■ Task description
Among the entries below, find all lines that include "change" and copy them.

Data extracted from a collection:
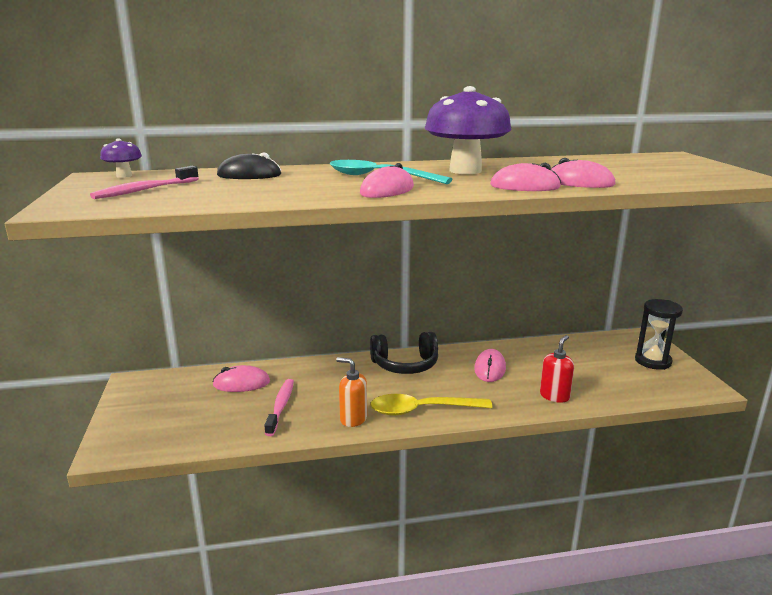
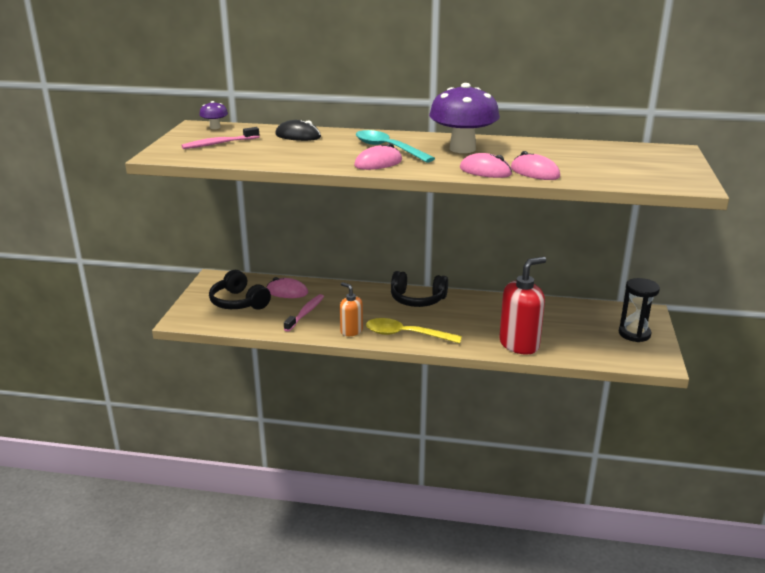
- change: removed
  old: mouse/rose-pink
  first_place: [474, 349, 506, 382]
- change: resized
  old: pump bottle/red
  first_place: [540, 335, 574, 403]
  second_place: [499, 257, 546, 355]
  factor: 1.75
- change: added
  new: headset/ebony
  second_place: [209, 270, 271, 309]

■ Finished exercise
- change: removed
- change: resized
- change: added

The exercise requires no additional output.